Activity: For the word "none", count the lines of the data that include it and give only the total.

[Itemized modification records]

········

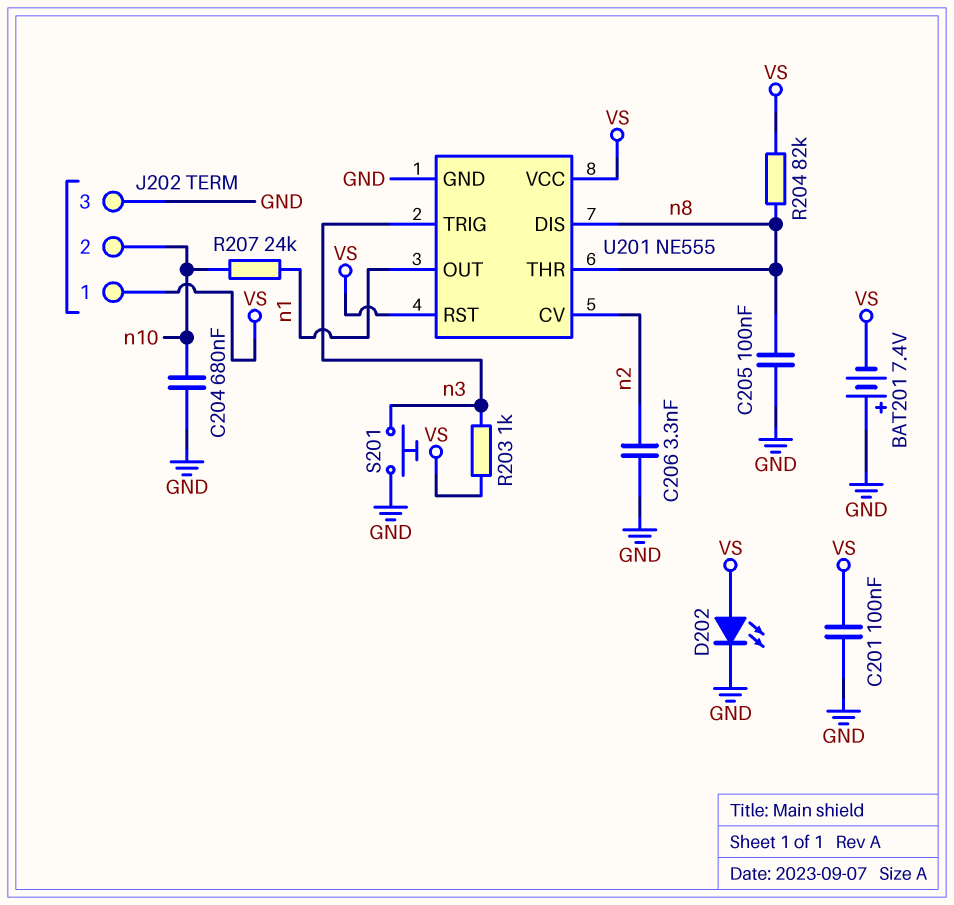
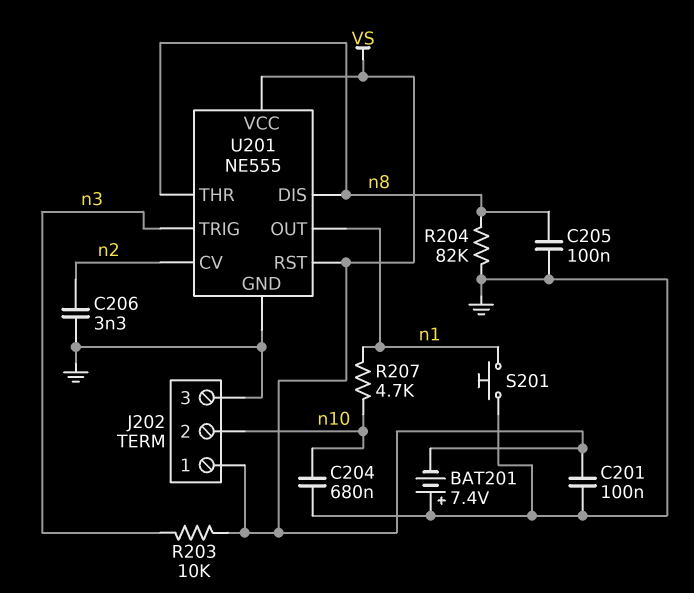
D202: LED (A VS, K GND) -> none
R203: 1k (VS, n3) -> 10k (VS, n3)
R204: 82k (VS, n8) -> 82k (GND, n8)
R207: 24k (n1, n10) -> 4.7k (n1, n10)
S201: button (GND, n3) -> button (GND, n1)

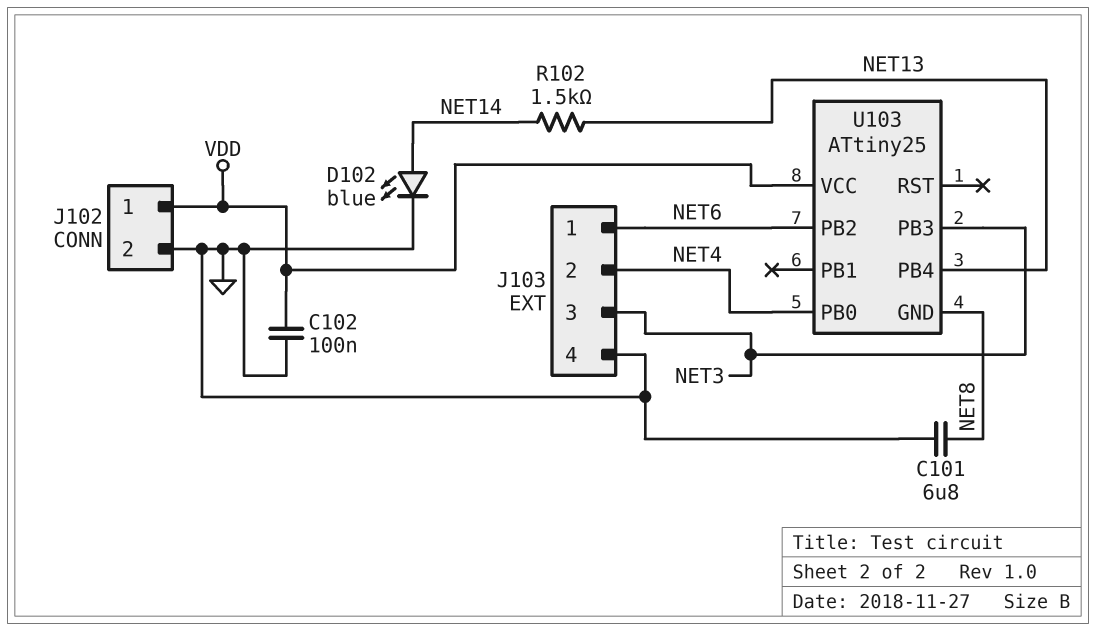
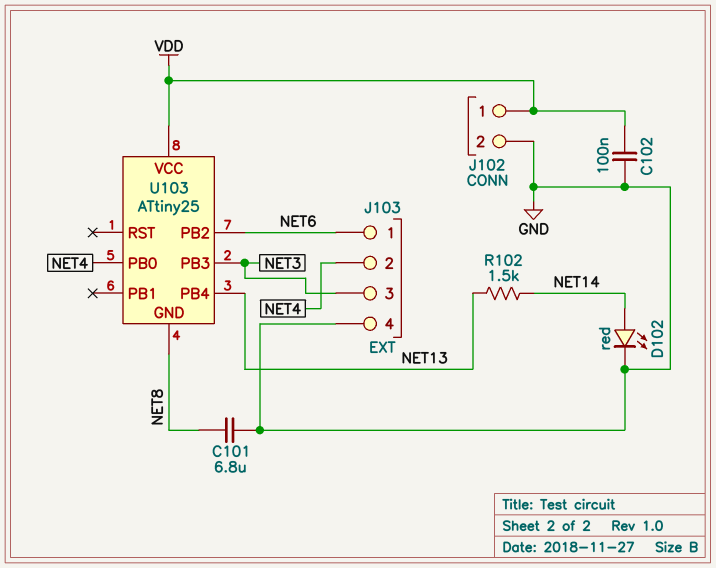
D102: LED blue (A NET14, K GND) -> LED red (A NET14, K GND)

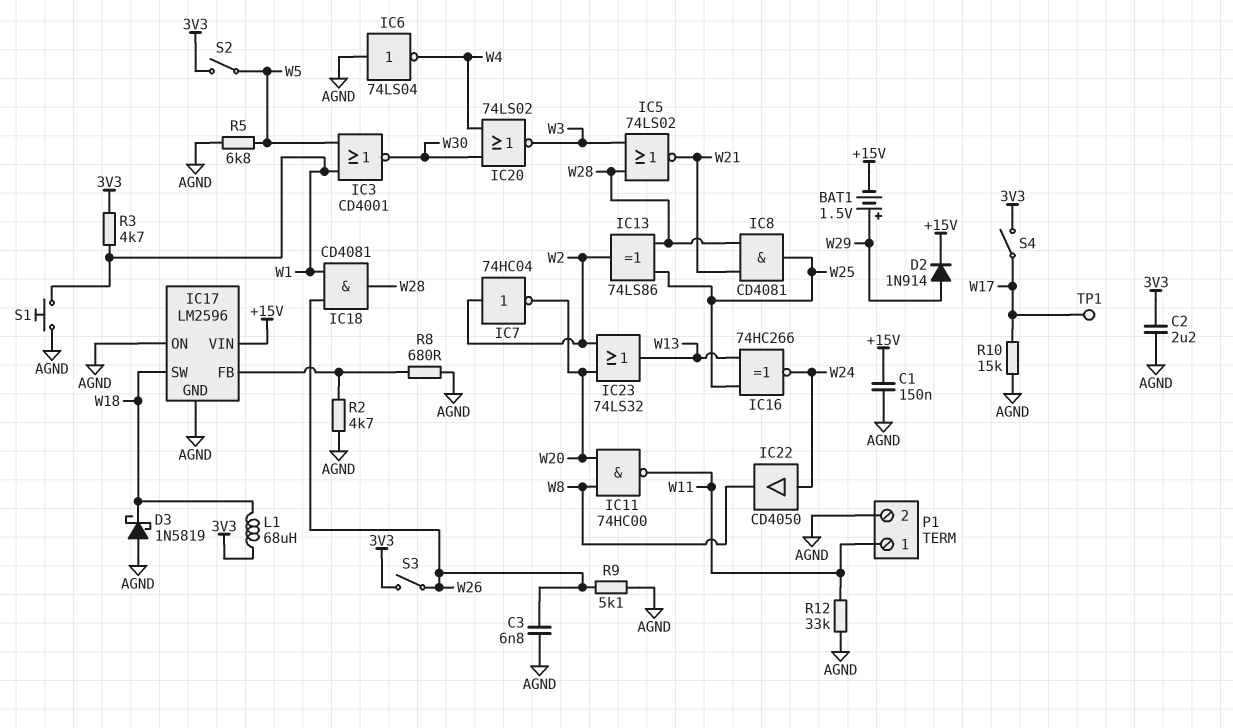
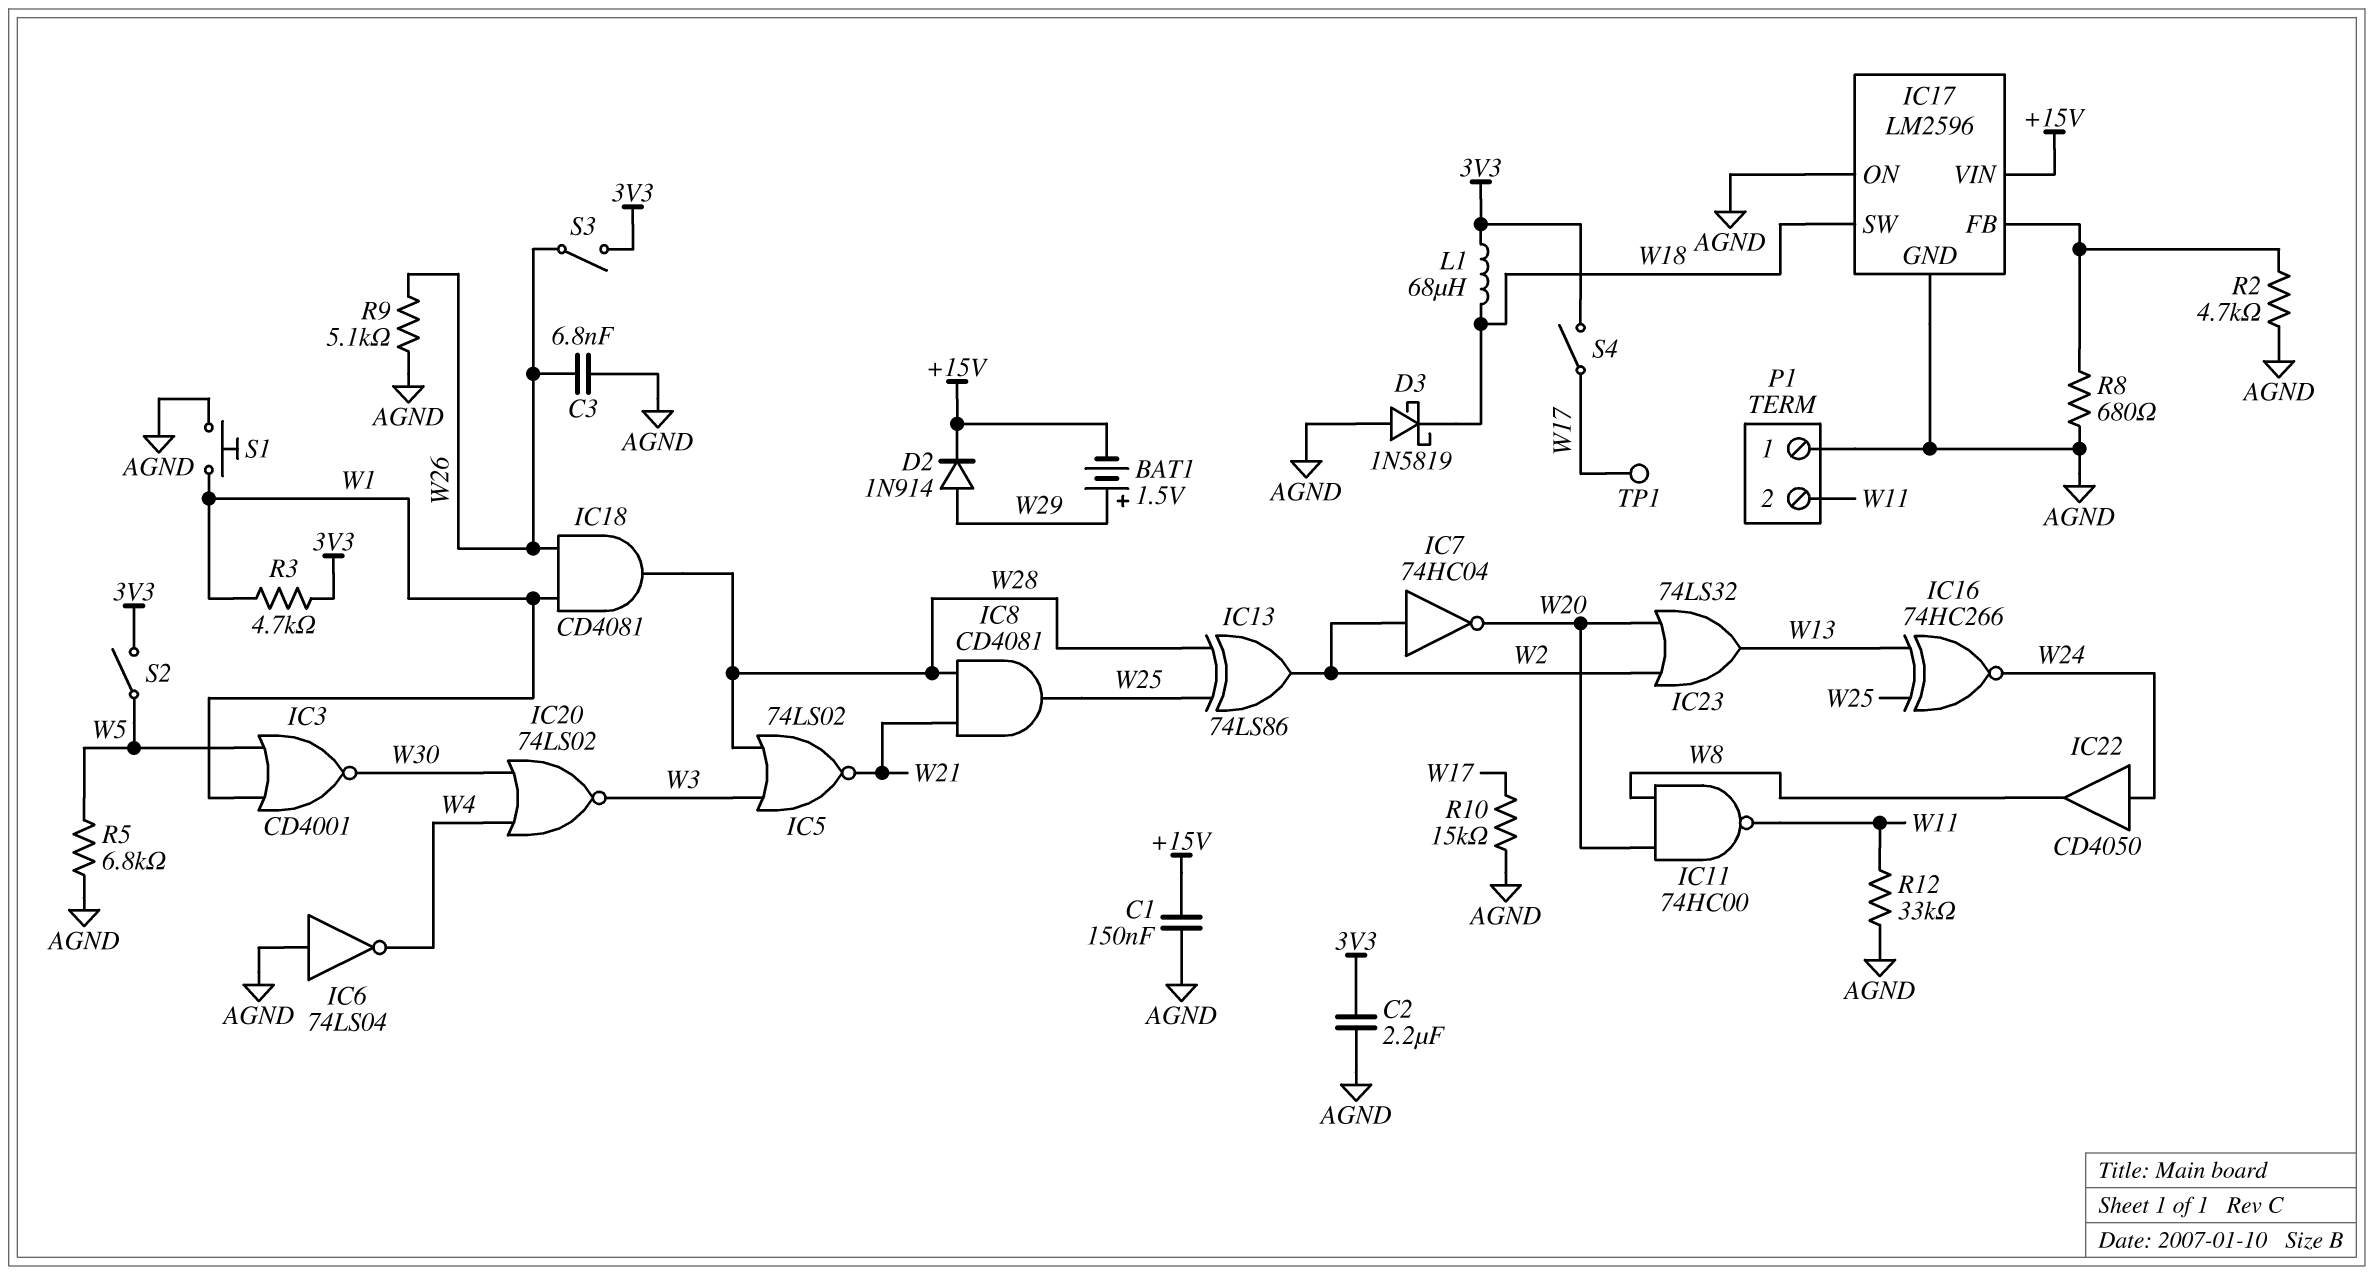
P1 pin 1: W11 -> AGND
P1 pin 2: AGND -> W11

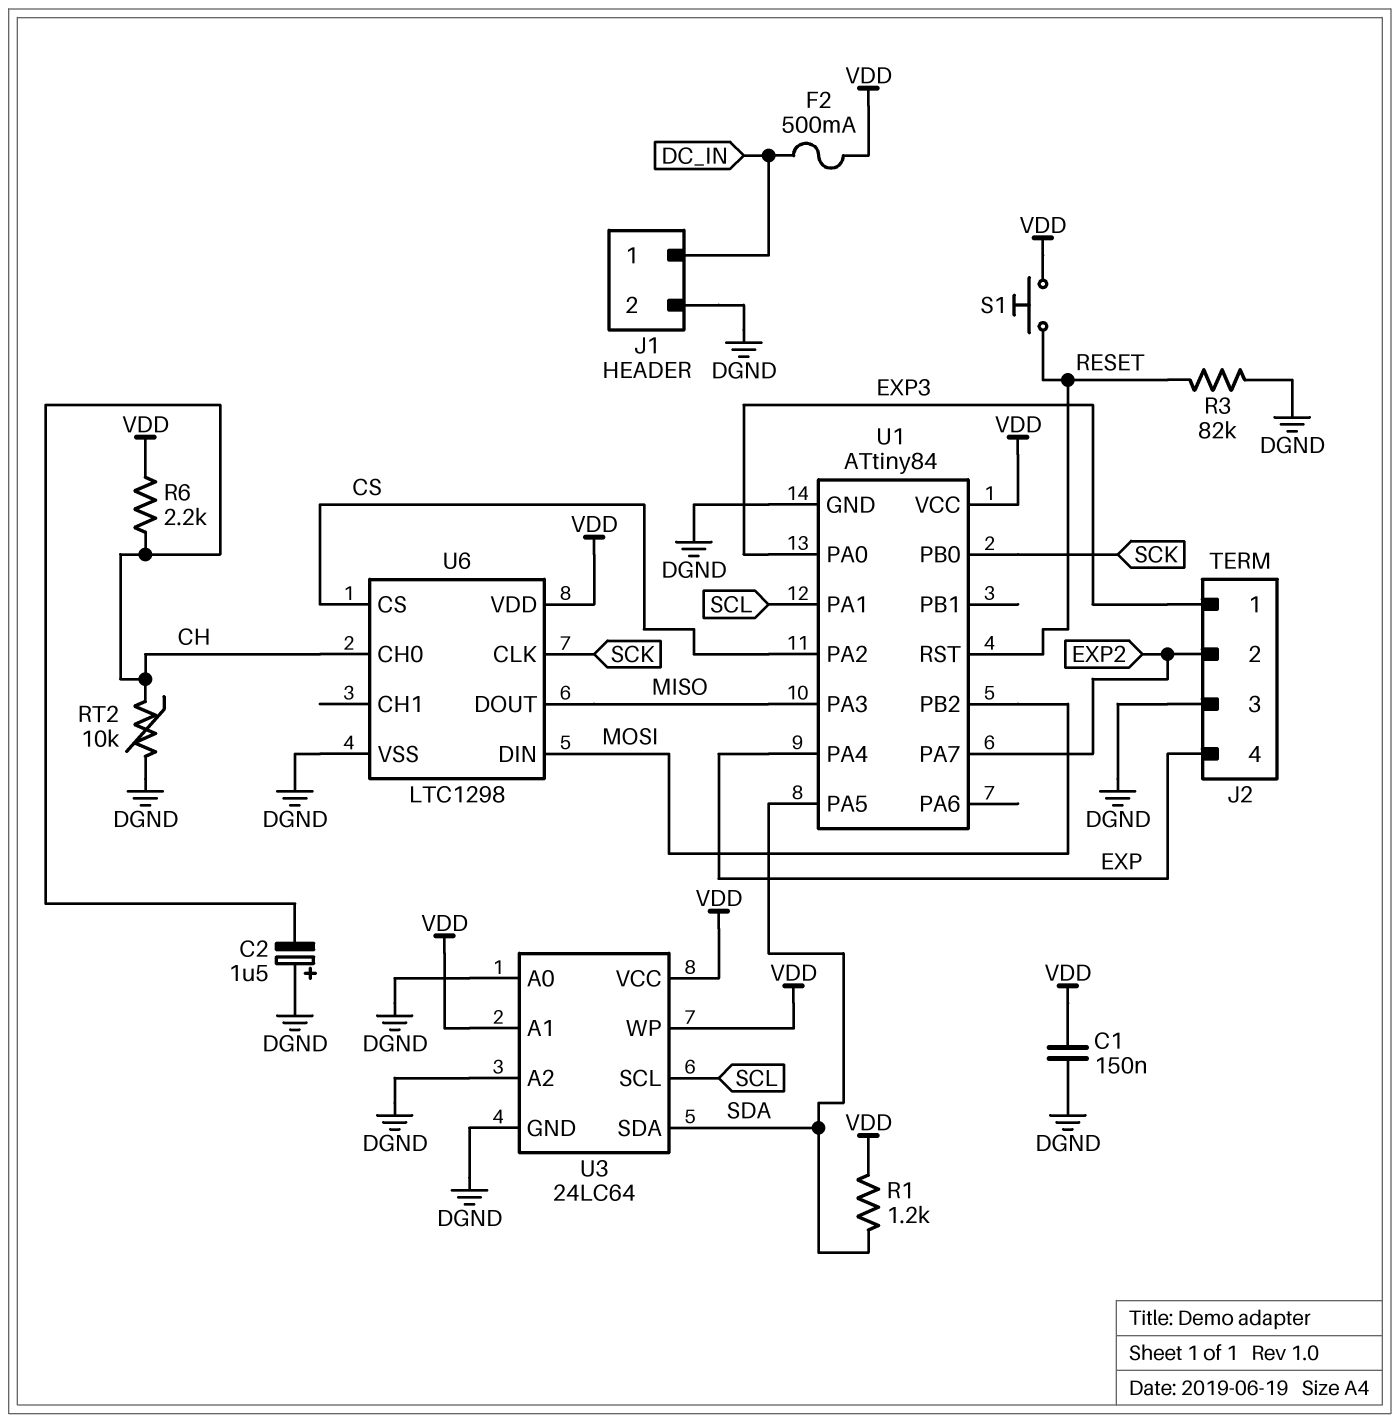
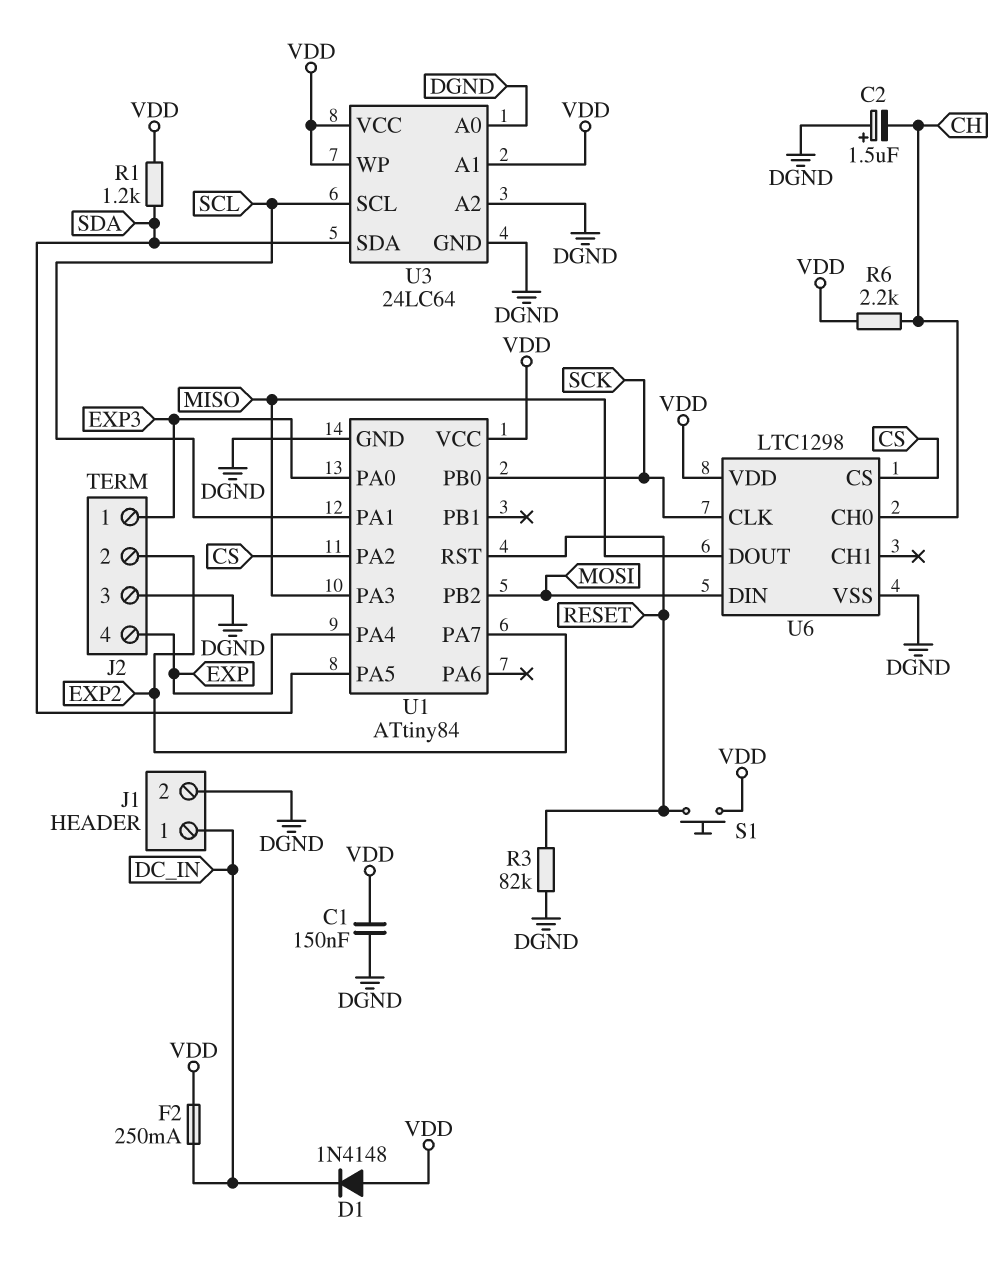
D1: none -> diode 1N4148 (A VDD, K DC_IN)
F2: 500mA (DC_IN, VDD) -> 250mA (DC_IN, VDD)
RT2: 10k (CH, DGND) -> none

········

Output below: 3